◆ DESCRIPTION OF THE TASK ◆
From the material beneath, pull every line with the word "moved".

◆ AVAILABLE DATA ◆

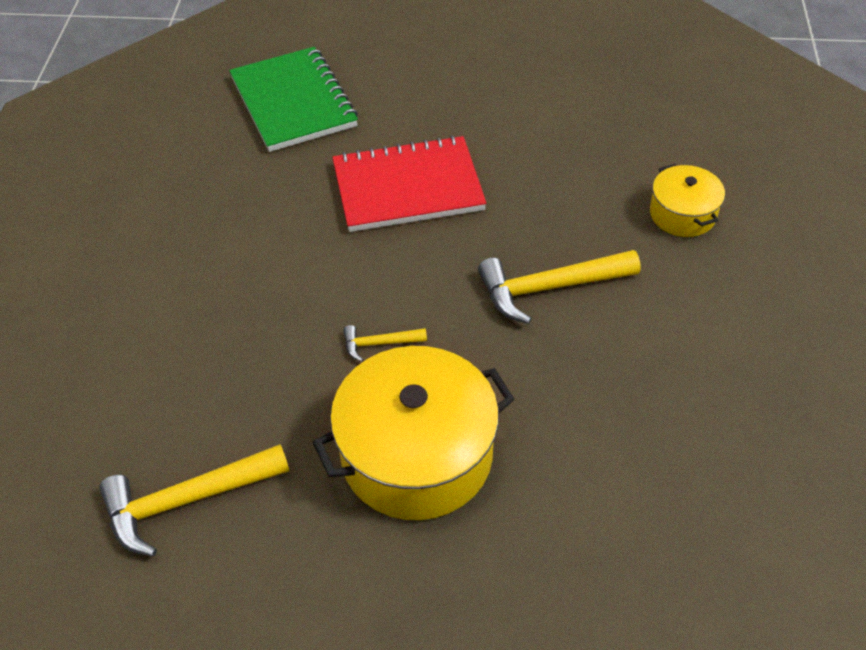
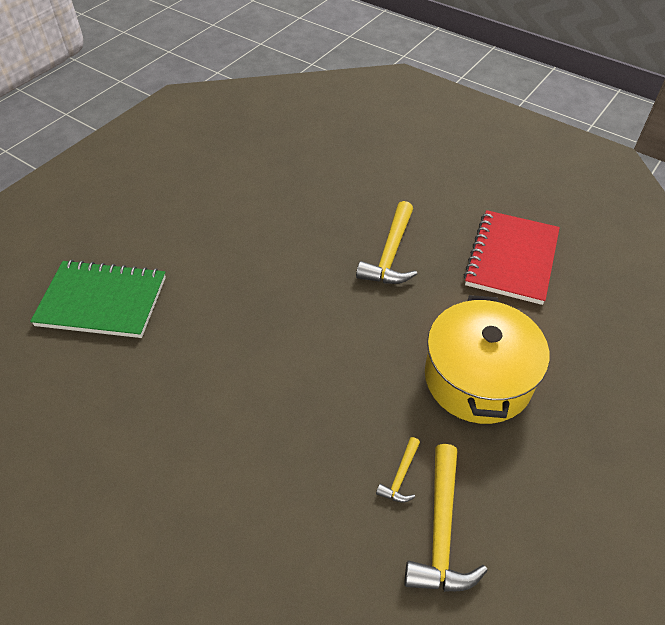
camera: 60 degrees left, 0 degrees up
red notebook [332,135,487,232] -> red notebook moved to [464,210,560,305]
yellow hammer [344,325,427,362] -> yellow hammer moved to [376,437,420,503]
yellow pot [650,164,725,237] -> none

◆ WRITTEN ANSWER ◆
red notebook [332,135,487,232] -> red notebook moved to [464,210,560,305]
yellow hammer [344,325,427,362] -> yellow hammer moved to [376,437,420,503]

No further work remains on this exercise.